▸ **Stored data**

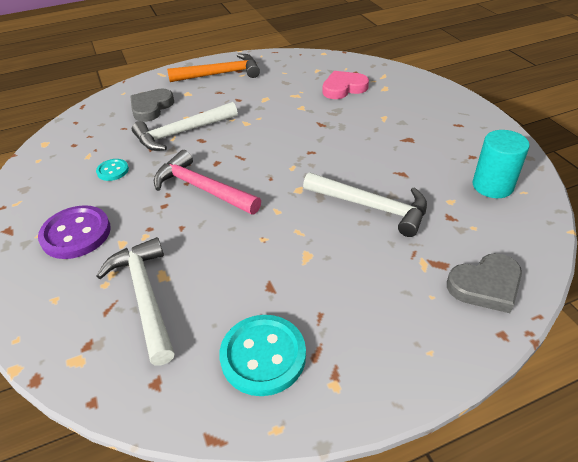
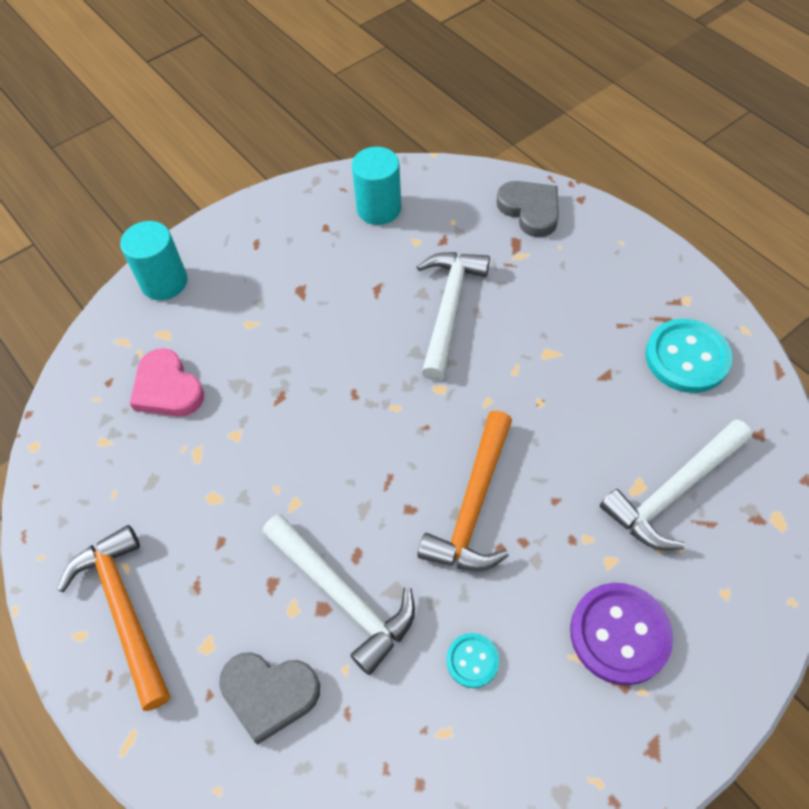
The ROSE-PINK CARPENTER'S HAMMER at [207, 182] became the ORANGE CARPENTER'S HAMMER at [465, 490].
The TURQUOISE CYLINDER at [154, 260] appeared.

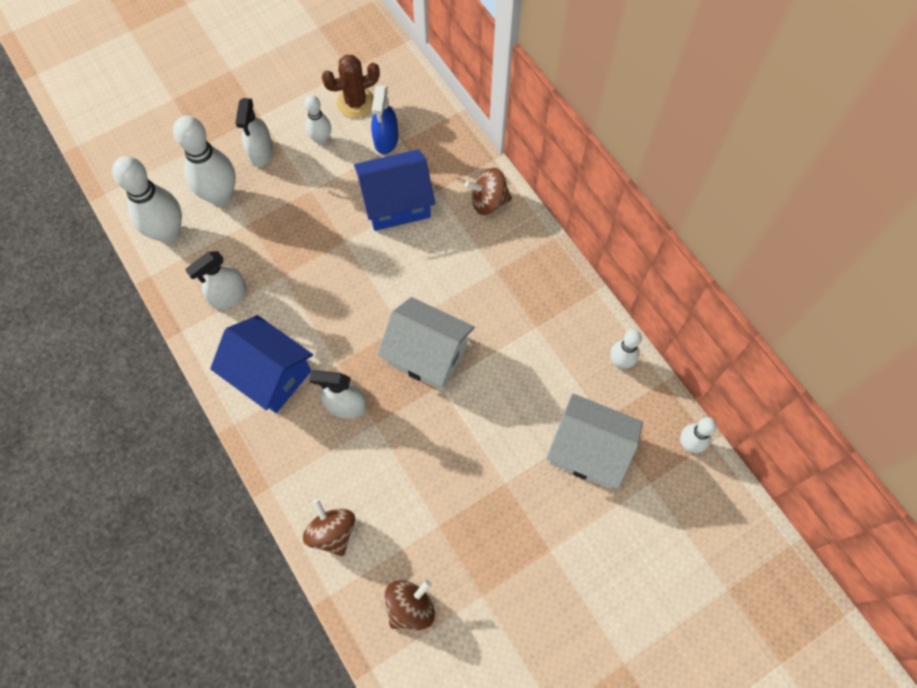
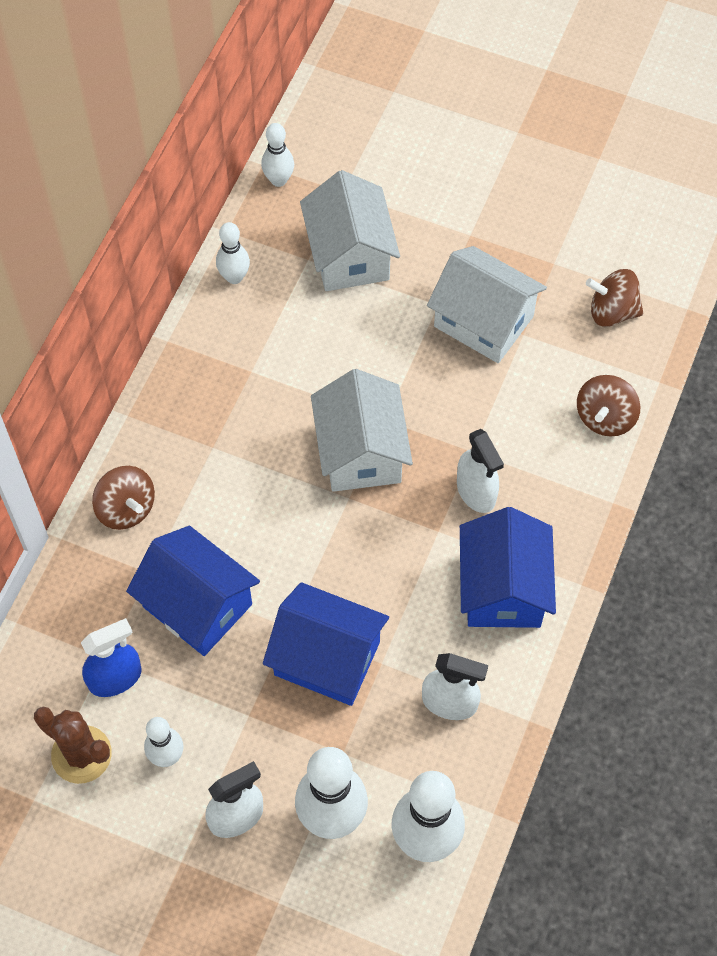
The BLUE TOY HOUSE at [326, 644] appeared.
The SNOW-WHITE TOY HOUSE at [487, 304] appeared.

▸ **Work item**
Give the data again exactly as it appears, but without any images.

▸ **Output for this task**
The ROSE-PINK CARPENTER'S HAMMER at [207, 182] became the ORANGE CARPENTER'S HAMMER at [465, 490].
The TURQUOISE CYLINDER at [154, 260] appeared.

The BLUE TOY HOUSE at [326, 644] appeared.
The SNOW-WHITE TOY HOUSE at [487, 304] appeared.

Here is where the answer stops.